**WHAT IS EXPECTED**
Would you transcribe the records below from the line with "camera: 10 degrees right, 15 degrees up" to the line with "purple robot [155,90,296,341]", ends included, exactly and with nothing more, leaving the pictures out?
━━ DATA TO PROCESS ━━
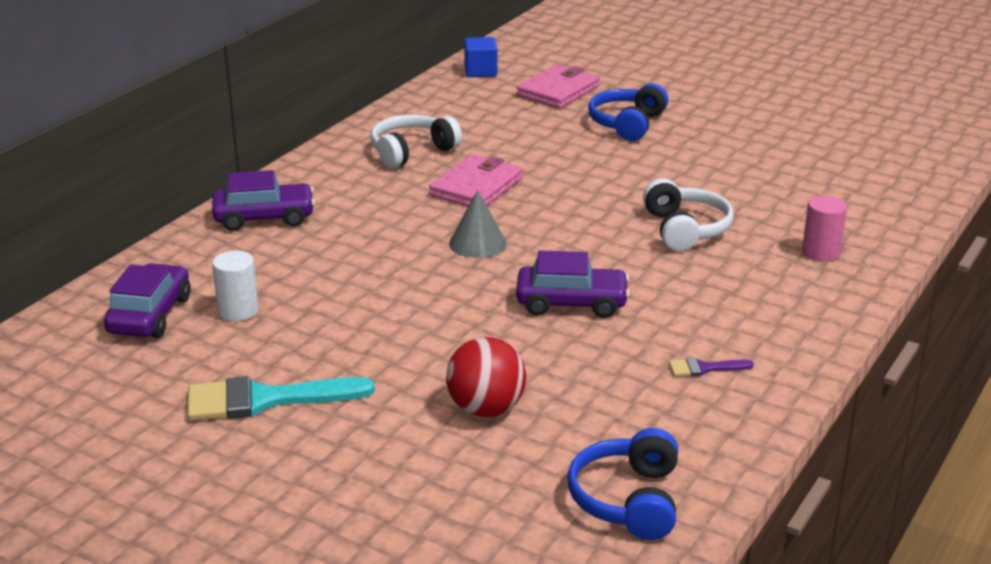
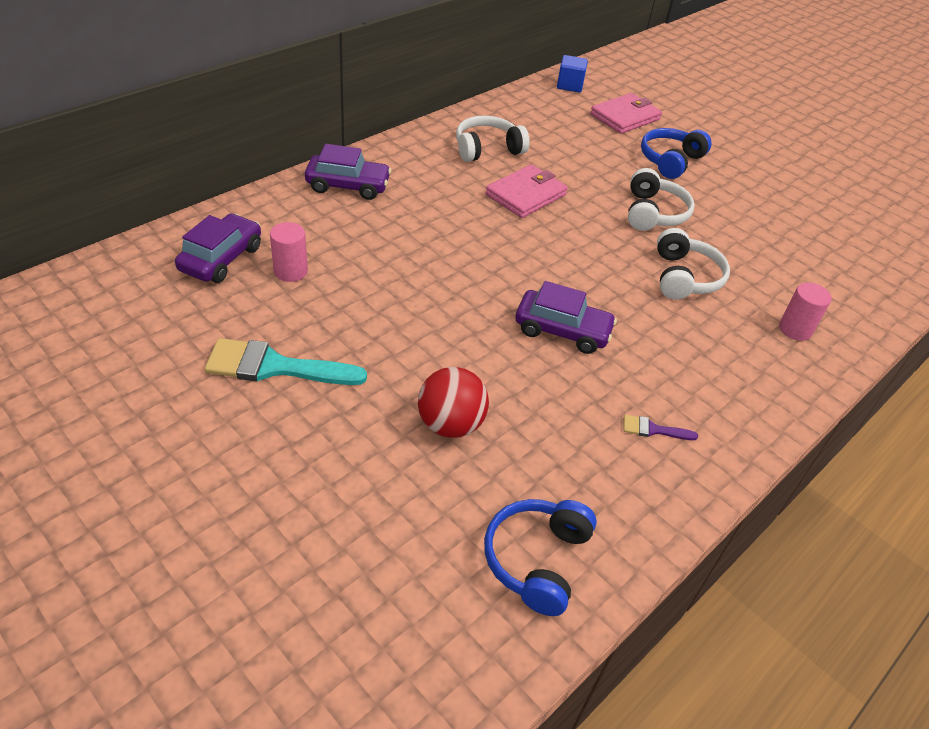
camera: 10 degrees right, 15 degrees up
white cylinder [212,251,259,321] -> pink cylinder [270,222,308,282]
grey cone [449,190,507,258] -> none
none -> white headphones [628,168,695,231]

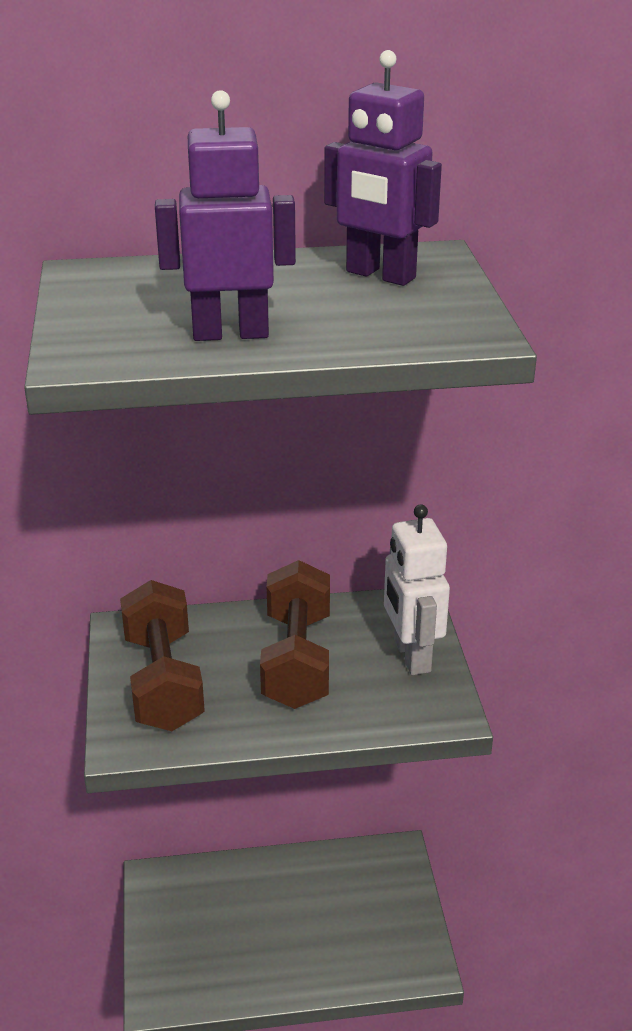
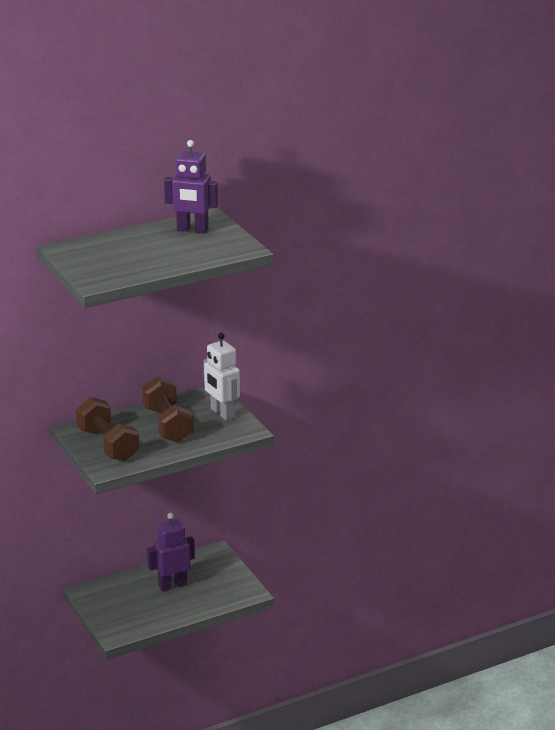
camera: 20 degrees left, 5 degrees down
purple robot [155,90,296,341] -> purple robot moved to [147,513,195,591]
━━━
━━ DATA TO PROCESS ━━
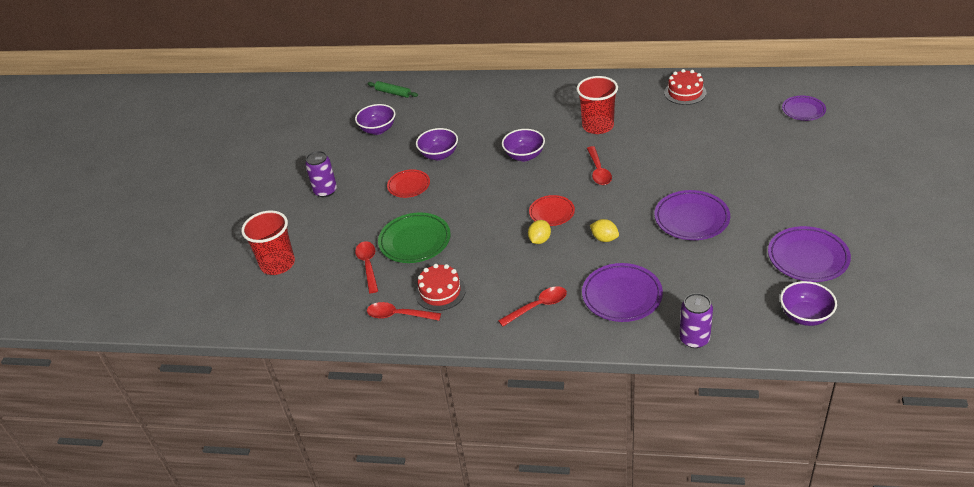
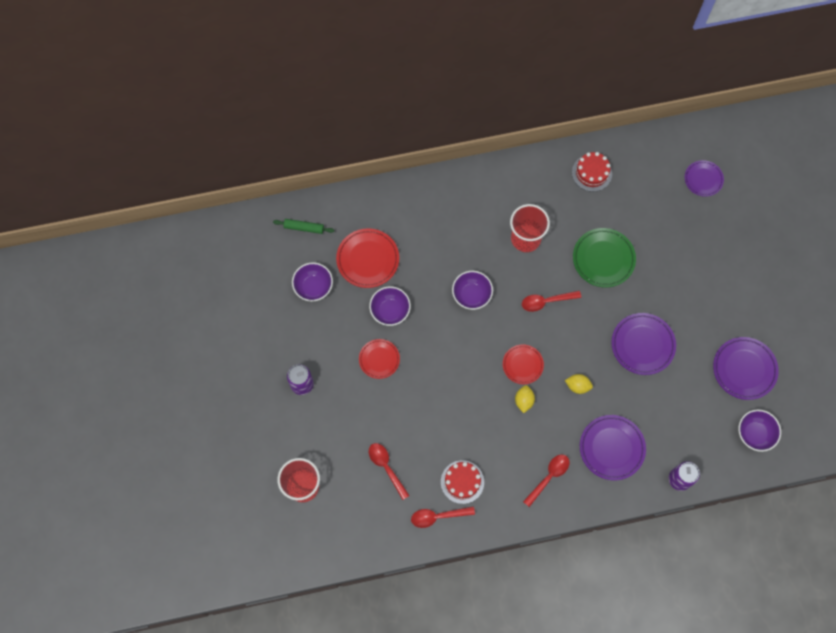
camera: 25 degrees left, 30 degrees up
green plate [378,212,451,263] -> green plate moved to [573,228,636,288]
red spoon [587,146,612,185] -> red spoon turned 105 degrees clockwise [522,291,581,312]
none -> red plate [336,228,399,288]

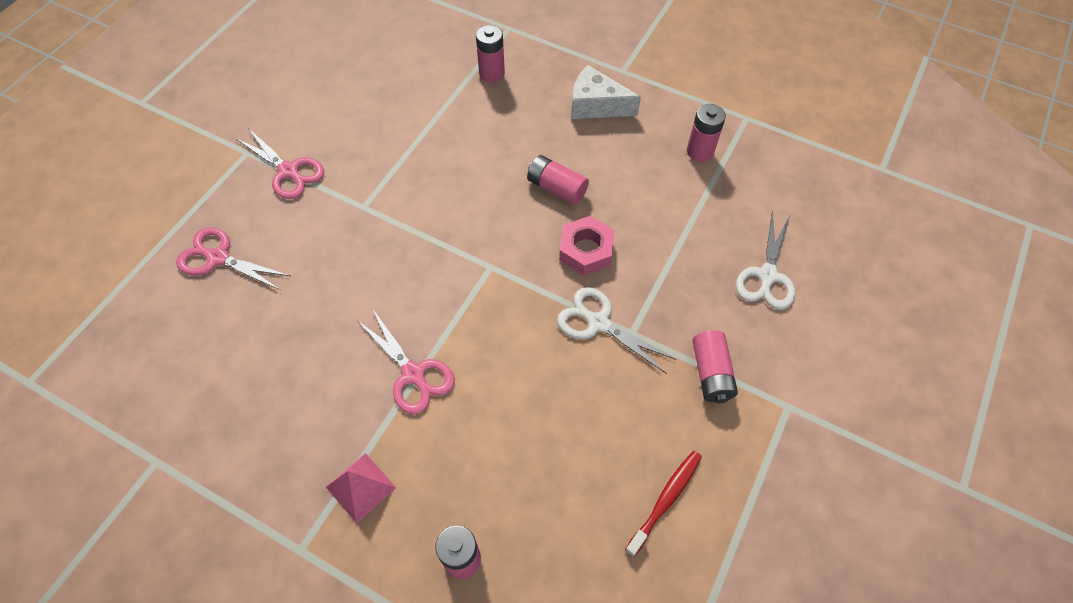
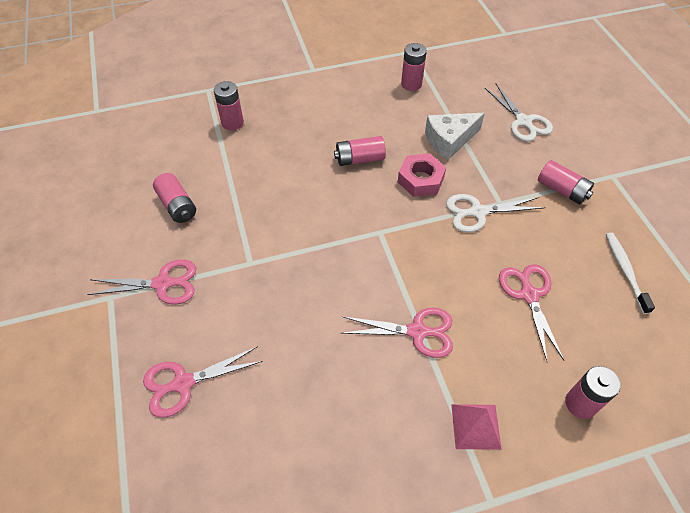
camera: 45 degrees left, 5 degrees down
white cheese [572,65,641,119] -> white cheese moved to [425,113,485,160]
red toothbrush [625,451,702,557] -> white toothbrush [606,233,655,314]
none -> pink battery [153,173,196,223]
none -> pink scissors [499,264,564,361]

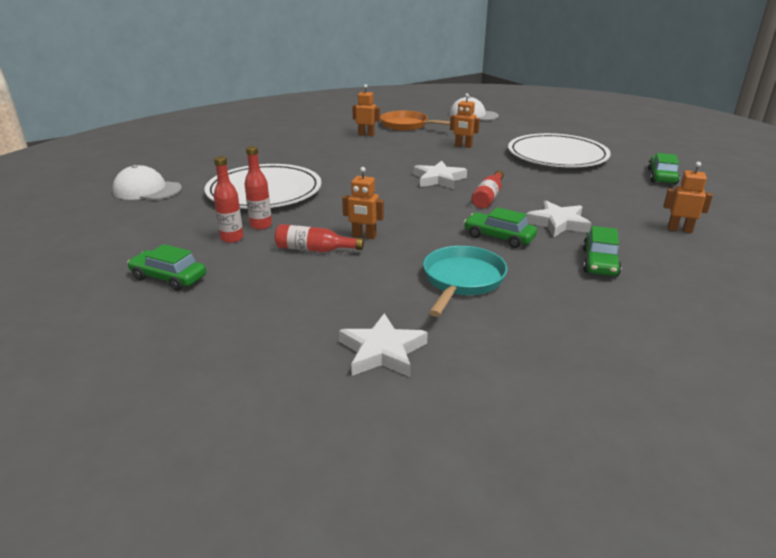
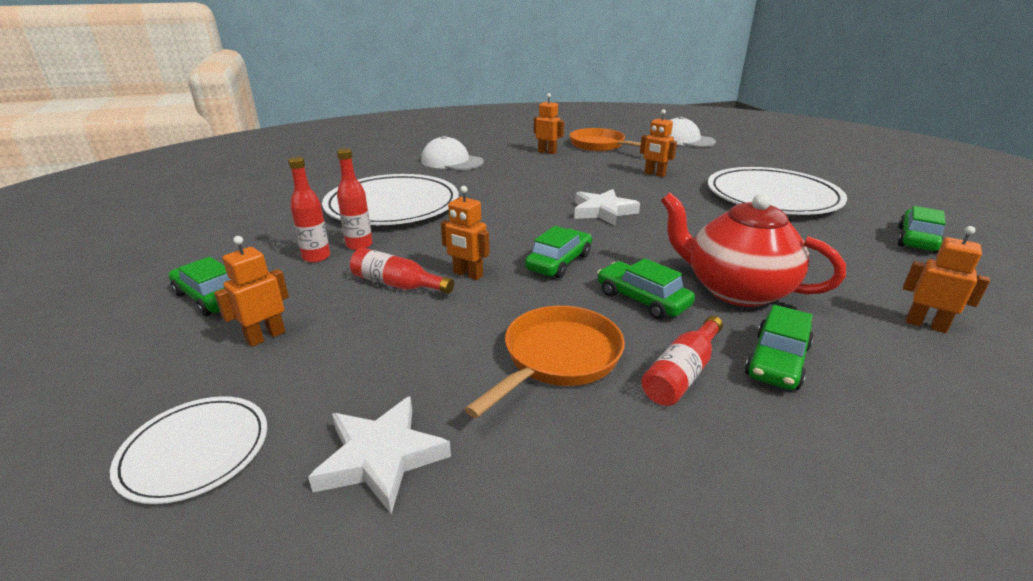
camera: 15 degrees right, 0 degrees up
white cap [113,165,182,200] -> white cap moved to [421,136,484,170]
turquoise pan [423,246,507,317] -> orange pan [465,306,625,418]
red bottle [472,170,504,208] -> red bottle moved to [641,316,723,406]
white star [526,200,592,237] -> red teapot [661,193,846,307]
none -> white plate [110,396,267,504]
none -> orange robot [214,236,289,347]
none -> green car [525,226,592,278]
━━━
**RESPONSE AREA**
camera: 10 degrees right, 15 degrees up
white cylinder [212,251,259,321] -> pink cylinder [270,222,308,282]
grey cone [449,190,507,258] -> none
none -> white headphones [628,168,695,231]

camera: 20 degrees left, 5 degrees down
purple robot [155,90,296,341] -> purple robot moved to [147,513,195,591]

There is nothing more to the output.